[What this task involves] Include the line containing "The measuring stick (orange-coloured)" and all lines before it, repeated exactly from the listing below, without pictures.

[Data shown]
= = =
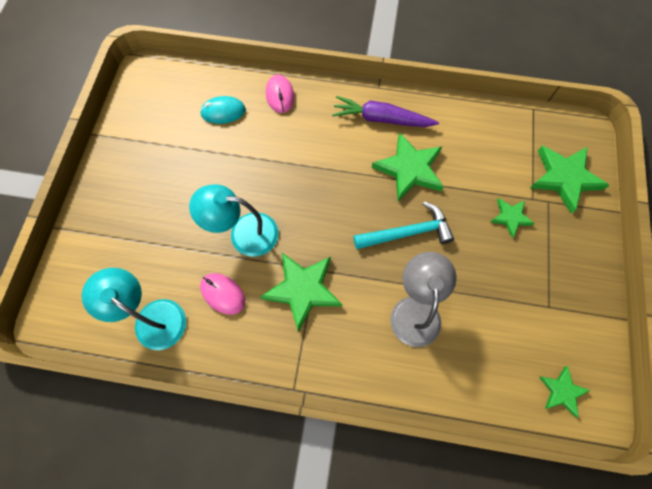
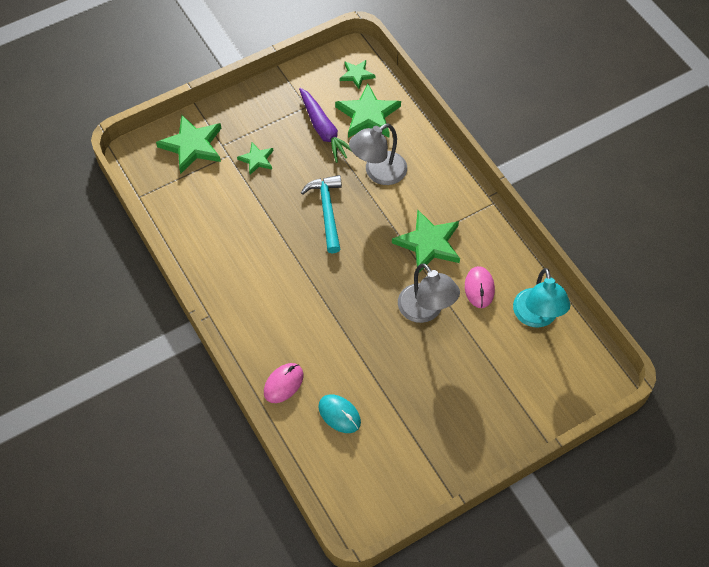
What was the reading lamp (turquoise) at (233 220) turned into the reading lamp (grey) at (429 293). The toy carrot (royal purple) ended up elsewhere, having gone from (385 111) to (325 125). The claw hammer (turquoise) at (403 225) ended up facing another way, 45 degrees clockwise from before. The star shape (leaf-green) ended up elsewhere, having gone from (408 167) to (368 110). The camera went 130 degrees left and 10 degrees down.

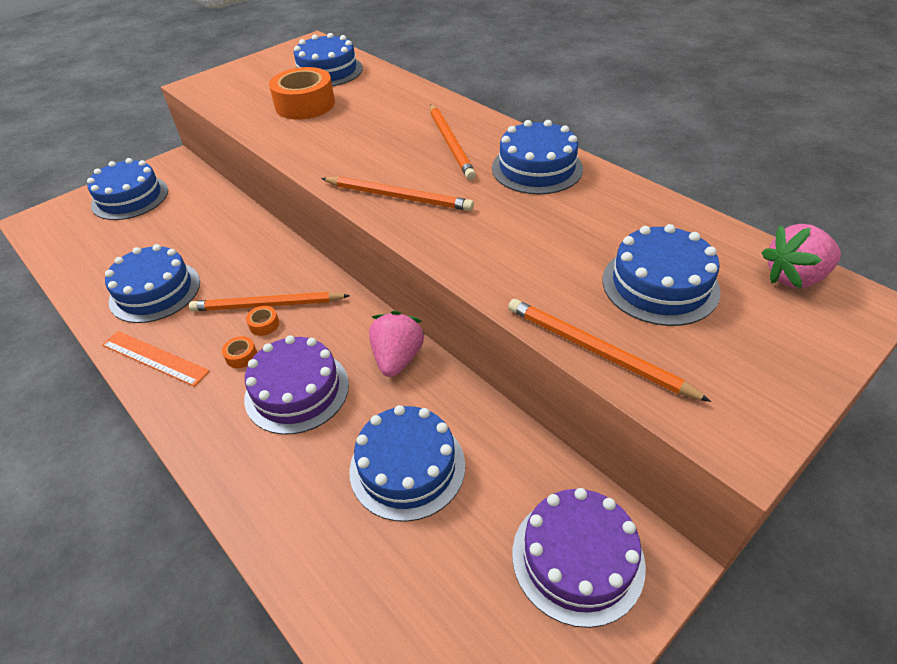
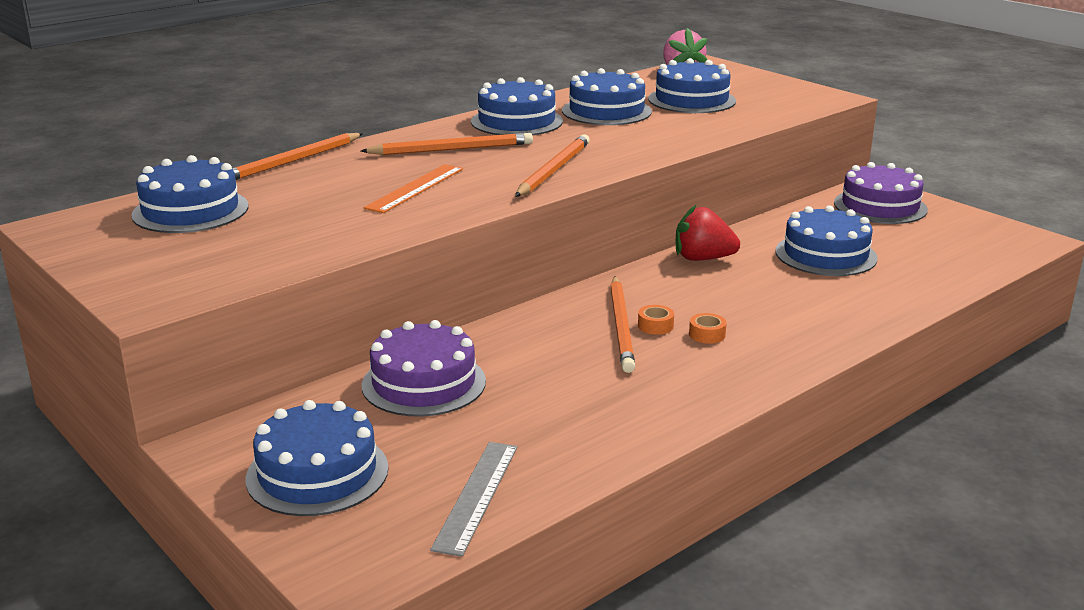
The measuring stick (orange-coloured) ended up elsewhere, having gone from (156 359) to (413 188). The gateau (blue) ended up elsewhere, having gone from (152 283) to (607 96). The gateau (royal purple) ended up elsewhere, having gone from (296 385) to (424 368). The second view lost the tape (orange-coloured) at (302 93). What was the toy strawberry (pink) at (397 344) turned into the toy strawberry (red) at (707 233). The pencil (orange-coloured) ended up elsewhere, having gone from (609 350) to (297 156). The second view gained the measuring stick (grey) at (474 499). The camera went 90 degrees left and 20 degrees down.

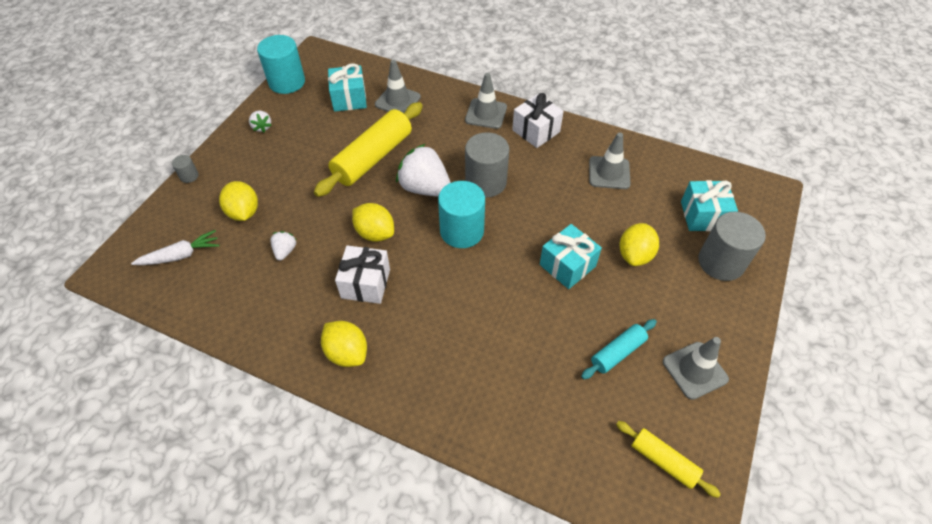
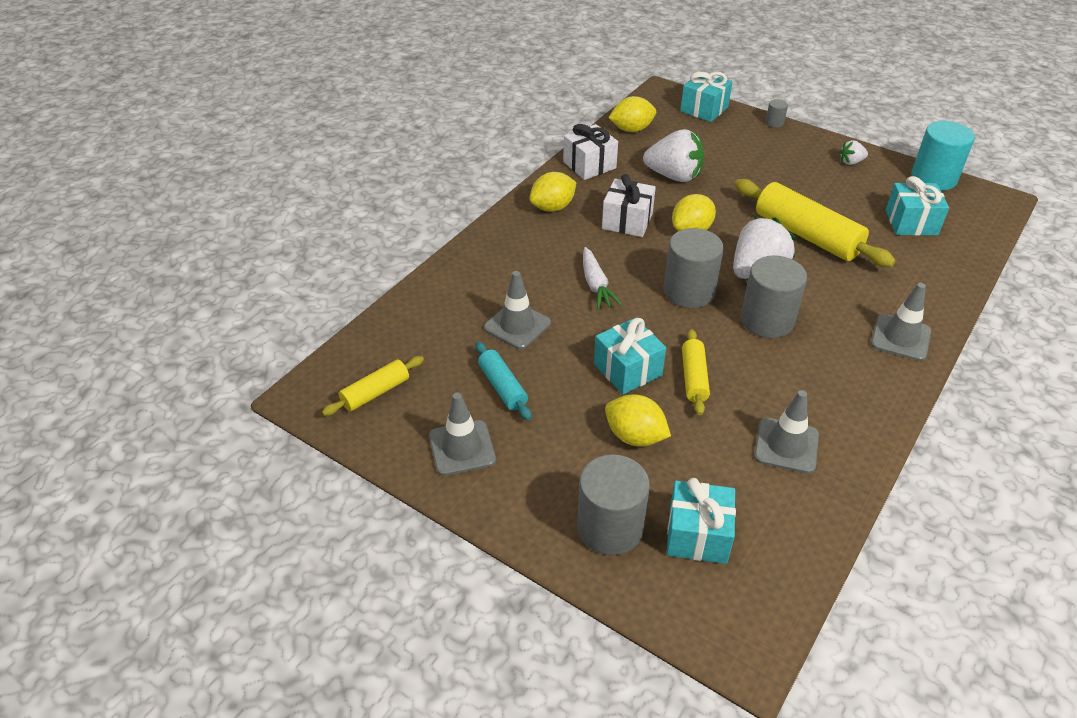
The toy carrot (pure white) ended up elsewhere, having gone from (175 247) to (602 278). The lemon (bright yellow) ended up elsewhere, having gone from (238 201) to (632 114). The size of the toy strawberry (pure white) at (283 245) changed by a factor of 2.08. The safety cone (grey) ended up elsewhere, having gone from (398 87) to (517 310). What was the cylinder (turquoise) at (461 214) turned into the cylinder (grey) at (693 268). The present (pure white) ended up elsewhere, having gone from (538 120) to (590 152). The second view gained the present (turquoise) at (706 96). The second view gained the pastry roller (bright yellow) at (696 372). The camera went 100 degrees right and 10 degrees down.

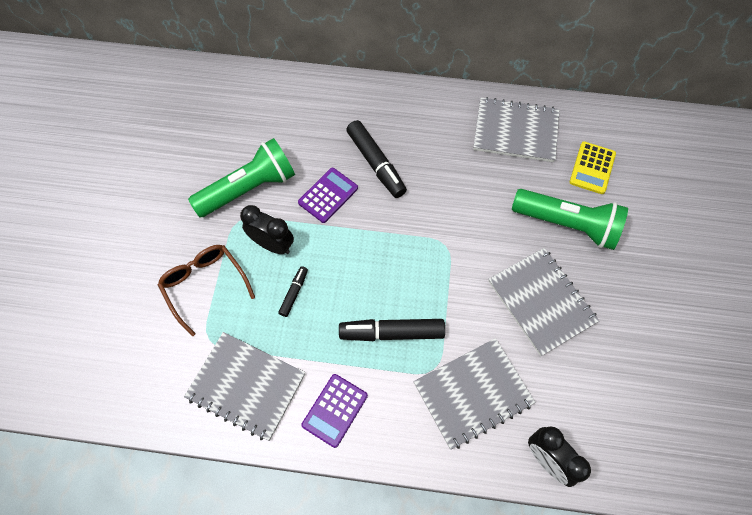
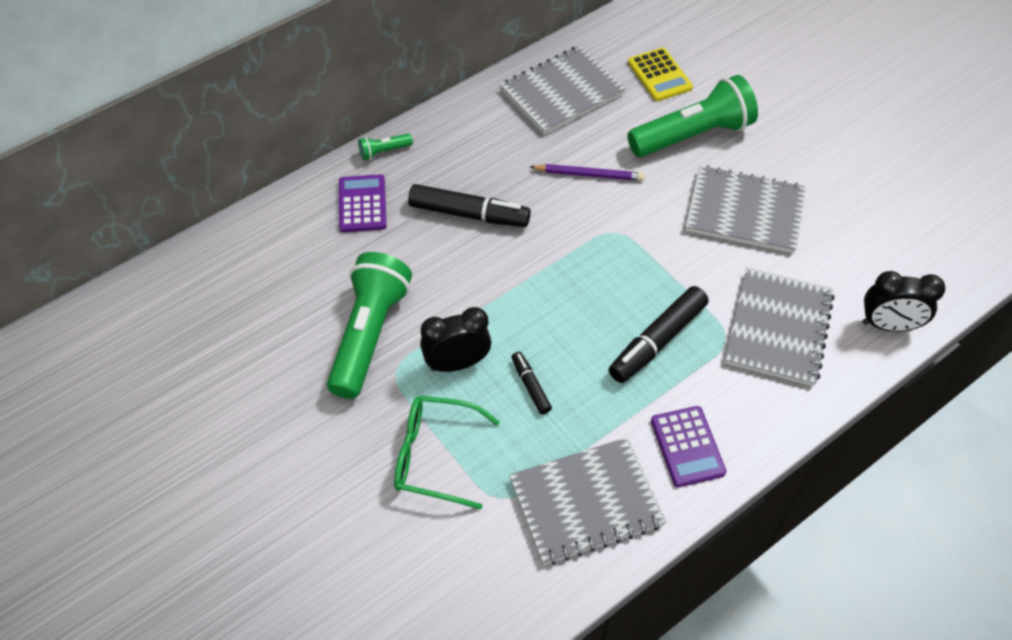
What was the eyeglasses (dark brown) at (206 290) turned into the eyeglasses (leaf-green) at (447 453). The adding machine (royal purple) ended up elsewhere, having gone from (328 195) to (363 203). The second view gained the torch (leaf-green) at (385 147). The second view gained the pencil (royal purple) at (587 172). The camera went 45 degrees left and 10 degrees down.

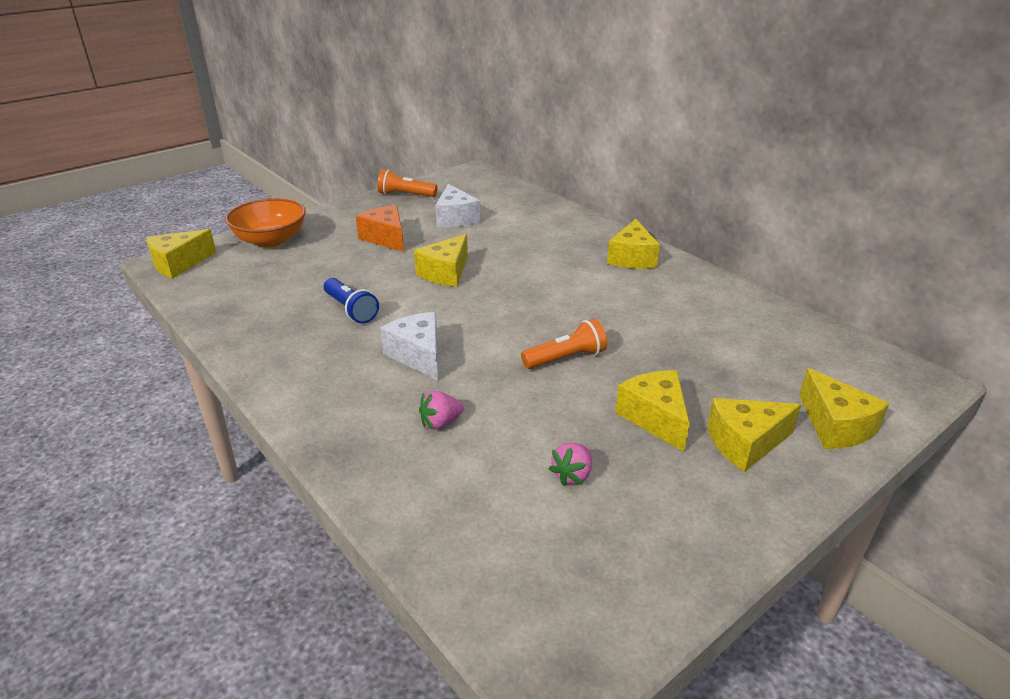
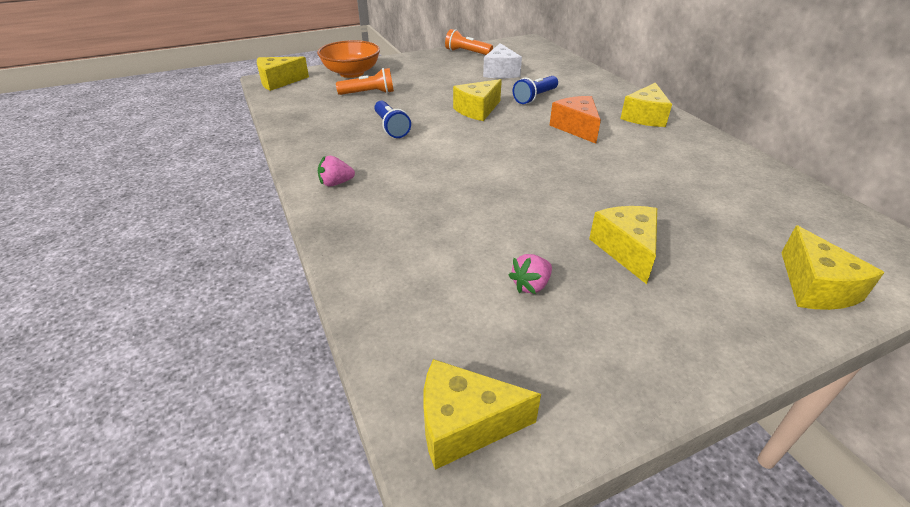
The cheese wedge (orange-coloured) ended up elsewhere, having gone from (380 228) to (575 120). The second view lost the cheese wedge (pure white) at (409 346). The toy strawberry (pink) ended up elsewhere, having gone from (441 410) to (336 171). The torch (orange-coloured) ended up elsewhere, having gone from (564 344) to (365 81). The cheese wedge (bright yellow) ended up elsewhere, having gone from (754 435) to (482 414). The second view gained the torch (blue) at (535 90). The camera went 15 degrees right and 5 degrees up.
= = =
[Solution to this task]
What was the reading lamp (turquoise) at (233 220) turned into the reading lamp (grey) at (429 293). The toy carrot (royal purple) ended up elsewhere, having gone from (385 111) to (325 125). The claw hammer (turquoise) at (403 225) ended up facing another way, 45 degrees clockwise from before. The star shape (leaf-green) ended up elsewhere, having gone from (408 167) to (368 110). The camera went 130 degrees left and 10 degrees down.

The measuring stick (orange-coloured) ended up elsewhere, having gone from (156 359) to (413 188). The gateau (blue) ended up elsewhere, having gone from (152 283) to (607 96). The gateau (royal purple) ended up elsewhere, having gone from (296 385) to (424 368). The second view lost the tape (orange-coloured) at (302 93). What was the toy strawberry (pink) at (397 344) turned into the toy strawberry (red) at (707 233). The pencil (orange-coloured) ended up elsewhere, having gone from (609 350) to (297 156). The second view gained the measuring stick (grey) at (474 499). The camera went 90 degrees left and 20 degrees down.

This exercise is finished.